>>>>>

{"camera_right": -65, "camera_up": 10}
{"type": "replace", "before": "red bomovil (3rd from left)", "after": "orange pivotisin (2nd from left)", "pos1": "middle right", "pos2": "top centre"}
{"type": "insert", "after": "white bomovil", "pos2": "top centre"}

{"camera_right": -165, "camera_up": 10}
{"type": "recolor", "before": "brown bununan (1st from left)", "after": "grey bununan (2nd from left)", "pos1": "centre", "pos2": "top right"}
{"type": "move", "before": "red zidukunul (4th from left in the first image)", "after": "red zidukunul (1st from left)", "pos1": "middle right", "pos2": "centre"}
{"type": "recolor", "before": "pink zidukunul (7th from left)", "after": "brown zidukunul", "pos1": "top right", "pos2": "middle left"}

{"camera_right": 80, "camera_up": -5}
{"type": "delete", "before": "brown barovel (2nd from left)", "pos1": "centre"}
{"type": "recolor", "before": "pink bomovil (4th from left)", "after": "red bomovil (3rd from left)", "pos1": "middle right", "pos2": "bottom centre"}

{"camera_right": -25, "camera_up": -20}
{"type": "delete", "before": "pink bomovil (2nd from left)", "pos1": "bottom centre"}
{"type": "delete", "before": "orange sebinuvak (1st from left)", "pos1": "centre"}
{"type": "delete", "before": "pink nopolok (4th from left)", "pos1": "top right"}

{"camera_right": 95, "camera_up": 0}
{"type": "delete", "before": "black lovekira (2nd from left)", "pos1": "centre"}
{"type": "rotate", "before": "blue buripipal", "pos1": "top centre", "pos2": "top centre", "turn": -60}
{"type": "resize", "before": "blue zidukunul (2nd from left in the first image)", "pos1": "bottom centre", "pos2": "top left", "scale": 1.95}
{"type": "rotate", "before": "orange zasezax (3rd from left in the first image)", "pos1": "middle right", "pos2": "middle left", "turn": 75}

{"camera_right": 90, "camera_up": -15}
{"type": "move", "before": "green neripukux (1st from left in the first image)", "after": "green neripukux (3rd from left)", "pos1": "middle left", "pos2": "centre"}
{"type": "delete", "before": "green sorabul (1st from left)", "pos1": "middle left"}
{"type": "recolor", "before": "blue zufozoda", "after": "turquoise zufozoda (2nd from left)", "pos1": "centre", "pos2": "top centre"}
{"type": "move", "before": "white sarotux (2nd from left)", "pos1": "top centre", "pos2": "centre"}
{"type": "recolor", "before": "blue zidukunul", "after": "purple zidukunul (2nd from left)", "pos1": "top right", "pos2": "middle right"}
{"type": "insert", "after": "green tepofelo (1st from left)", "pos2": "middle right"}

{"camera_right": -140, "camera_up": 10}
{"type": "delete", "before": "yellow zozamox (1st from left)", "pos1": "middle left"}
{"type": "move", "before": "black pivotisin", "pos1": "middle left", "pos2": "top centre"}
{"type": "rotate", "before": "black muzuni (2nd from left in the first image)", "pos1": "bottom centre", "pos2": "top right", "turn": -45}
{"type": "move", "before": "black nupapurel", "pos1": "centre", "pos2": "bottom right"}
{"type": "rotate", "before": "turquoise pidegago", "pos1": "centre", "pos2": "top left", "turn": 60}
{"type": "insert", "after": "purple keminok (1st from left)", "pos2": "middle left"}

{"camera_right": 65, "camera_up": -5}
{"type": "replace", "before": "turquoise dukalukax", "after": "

<<<<<

* TASK BRIEF
Reproduce every line of the entries above, unchanged, from the very first one down to and including the line containing "pivotisin (2nd from".

* TASK ANSWER
{"camera_right": -65, "camera_up": 10}
{"type": "replace", "before": "red bomovil (3rd from left)", "after": "orange pivotisin (2nd from left)", "pos1": "middle right", "pos2": "top centre"}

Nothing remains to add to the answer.